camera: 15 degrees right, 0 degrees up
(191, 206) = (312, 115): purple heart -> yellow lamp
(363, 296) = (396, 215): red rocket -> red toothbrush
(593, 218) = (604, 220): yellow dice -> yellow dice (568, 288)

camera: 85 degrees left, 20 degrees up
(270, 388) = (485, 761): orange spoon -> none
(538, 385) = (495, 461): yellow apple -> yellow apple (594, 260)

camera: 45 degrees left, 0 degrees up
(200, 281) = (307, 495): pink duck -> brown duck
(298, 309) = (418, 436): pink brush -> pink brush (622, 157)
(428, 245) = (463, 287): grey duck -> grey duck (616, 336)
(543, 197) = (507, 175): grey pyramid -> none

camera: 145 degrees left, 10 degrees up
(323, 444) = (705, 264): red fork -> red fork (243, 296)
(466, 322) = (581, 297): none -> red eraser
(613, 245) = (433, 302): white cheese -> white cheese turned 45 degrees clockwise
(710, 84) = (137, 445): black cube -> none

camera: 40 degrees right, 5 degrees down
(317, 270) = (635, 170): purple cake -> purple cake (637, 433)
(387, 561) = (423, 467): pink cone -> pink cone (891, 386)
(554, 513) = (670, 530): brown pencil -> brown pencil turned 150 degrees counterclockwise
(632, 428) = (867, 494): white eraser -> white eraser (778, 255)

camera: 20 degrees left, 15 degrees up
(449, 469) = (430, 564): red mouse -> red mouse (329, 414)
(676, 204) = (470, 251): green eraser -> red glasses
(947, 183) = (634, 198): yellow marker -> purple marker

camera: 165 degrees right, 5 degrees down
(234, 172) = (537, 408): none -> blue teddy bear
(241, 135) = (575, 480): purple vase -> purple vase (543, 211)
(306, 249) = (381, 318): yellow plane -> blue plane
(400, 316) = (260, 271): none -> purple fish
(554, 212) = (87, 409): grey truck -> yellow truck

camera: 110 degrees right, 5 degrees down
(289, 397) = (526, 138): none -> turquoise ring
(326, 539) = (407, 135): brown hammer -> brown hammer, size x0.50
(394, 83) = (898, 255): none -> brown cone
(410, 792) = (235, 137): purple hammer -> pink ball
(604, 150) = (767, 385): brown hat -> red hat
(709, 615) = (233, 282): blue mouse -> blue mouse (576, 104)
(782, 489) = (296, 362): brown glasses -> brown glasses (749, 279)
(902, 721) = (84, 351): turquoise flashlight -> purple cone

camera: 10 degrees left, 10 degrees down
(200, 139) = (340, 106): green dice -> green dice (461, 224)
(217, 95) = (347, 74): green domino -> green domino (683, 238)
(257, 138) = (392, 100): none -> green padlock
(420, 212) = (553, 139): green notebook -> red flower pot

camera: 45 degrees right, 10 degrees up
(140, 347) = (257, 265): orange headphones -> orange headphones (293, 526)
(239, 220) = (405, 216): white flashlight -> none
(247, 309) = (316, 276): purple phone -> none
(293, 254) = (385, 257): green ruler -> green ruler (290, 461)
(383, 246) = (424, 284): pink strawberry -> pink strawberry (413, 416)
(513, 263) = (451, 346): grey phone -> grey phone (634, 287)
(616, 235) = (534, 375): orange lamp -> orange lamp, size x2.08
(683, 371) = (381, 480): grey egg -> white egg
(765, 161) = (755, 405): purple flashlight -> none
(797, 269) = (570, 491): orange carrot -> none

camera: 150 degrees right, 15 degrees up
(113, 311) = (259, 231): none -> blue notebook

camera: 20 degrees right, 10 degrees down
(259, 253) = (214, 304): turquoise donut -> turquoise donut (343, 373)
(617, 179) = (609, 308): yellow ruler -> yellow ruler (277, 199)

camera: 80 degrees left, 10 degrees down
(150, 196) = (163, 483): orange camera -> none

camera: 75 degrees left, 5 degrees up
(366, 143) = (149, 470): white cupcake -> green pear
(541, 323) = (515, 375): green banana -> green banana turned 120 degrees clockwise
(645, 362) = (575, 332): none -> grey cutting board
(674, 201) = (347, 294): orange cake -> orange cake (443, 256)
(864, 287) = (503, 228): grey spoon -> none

- - - -

● REQUIREMENT: Output each line of the records above exactly.

● TASK ANSWER:
camera: 15 degrees right, 0 degrees up
(191, 206) = (312, 115): purple heart -> yellow lamp
(363, 296) = (396, 215): red rocket -> red toothbrush
(593, 218) = (604, 220): yellow dice -> yellow dice (568, 288)

camera: 85 degrees left, 20 degrees up
(270, 388) = (485, 761): orange spoon -> none
(538, 385) = (495, 461): yellow apple -> yellow apple (594, 260)

camera: 45 degrees left, 0 degrees up
(200, 281) = (307, 495): pink duck -> brown duck
(298, 309) = (418, 436): pink brush -> pink brush (622, 157)
(428, 245) = (463, 287): grey duck -> grey duck (616, 336)
(543, 197) = (507, 175): grey pyramid -> none

camera: 145 degrees left, 10 degrees up
(323, 444) = (705, 264): red fork -> red fork (243, 296)
(466, 322) = (581, 297): none -> red eraser
(613, 245) = (433, 302): white cheese -> white cheese turned 45 degrees clockwise
(710, 84) = (137, 445): black cube -> none

camera: 40 degrees right, 5 degrees down
(317, 270) = (635, 170): purple cake -> purple cake (637, 433)
(387, 561) = (423, 467): pink cone -> pink cone (891, 386)
(554, 513) = (670, 530): brown pencil -> brown pencil turned 150 degrees counterclockwise
(632, 428) = (867, 494): white eraser -> white eraser (778, 255)

camera: 20 degrees left, 15 degrees up
(449, 469) = (430, 564): red mouse -> red mouse (329, 414)
(676, 204) = (470, 251): green eraser -> red glasses
(947, 183) = (634, 198): yellow marker -> purple marker

camera: 165 degrees right, 5 degrees down
(234, 172) = (537, 408): none -> blue teddy bear
(241, 135) = (575, 480): purple vase -> purple vase (543, 211)
(306, 249) = (381, 318): yellow plane -> blue plane
(400, 316) = (260, 271): none -> purple fish
(554, 212) = (87, 409): grey truck -> yellow truck

camera: 110 degrees right, 5 degrees down
(289, 397) = (526, 138): none -> turquoise ring
(326, 539) = (407, 135): brown hammer -> brown hammer, size x0.50
(394, 83) = (898, 255): none -> brown cone
(410, 792) = (235, 137): purple hammer -> pink ball
(604, 150) = (767, 385): brown hat -> red hat
(709, 615) = (233, 282): blue mouse -> blue mouse (576, 104)
(782, 489) = (296, 362): brown glasses -> brown glasses (749, 279)
(902, 721) = (84, 351): turquoise flashlight -> purple cone

camera: 10 degrees left, 10 degrees down
(200, 139) = (340, 106): green dice -> green dice (461, 224)
(217, 95) = (347, 74): green domino -> green domino (683, 238)
(257, 138) = (392, 100): none -> green padlock
(420, 212) = (553, 139): green notebook -> red flower pot

camera: 45 degrees right, 10 degrees up
(140, 347) = (257, 265): orange headphones -> orange headphones (293, 526)
(239, 220) = (405, 216): white flashlight -> none
(247, 309) = (316, 276): purple phone -> none
(293, 254) = (385, 257): green ruler -> green ruler (290, 461)
(383, 246) = (424, 284): pink strawberry -> pink strawberry (413, 416)
(513, 263) = (451, 346): grey phone -> grey phone (634, 287)
(616, 235) = (534, 375): orange lamp -> orange lamp, size x2.08
(683, 371) = (381, 480): grey egg -> white egg
(765, 161) = (755, 405): purple flashlight -> none
(797, 269) = (570, 491): orange carrot -> none

camera: 150 degrees right, 15 degrees up
(113, 311) = (259, 231): none -> blue notebook

camera: 20 degrees right, 10 degrees down
(259, 253) = (214, 304): turquoise donut -> turquoise donut (343, 373)
(617, 179) = (609, 308): yellow ruler -> yellow ruler (277, 199)

camera: 80 degrees left, 10 degrees down
(150, 196) = (163, 483): orange camera -> none

camera: 75 degrees left, 5 degrees up
(366, 143) = (149, 470): white cupcake -> green pear
(541, 323) = (515, 375): green banana -> green banana turned 120 degrees clockwise
(645, 362) = (575, 332): none -> grey cutting board
(674, 201) = (347, 294): orange cake -> orange cake (443, 256)
(864, 287) = (503, 228): grey spoon -> none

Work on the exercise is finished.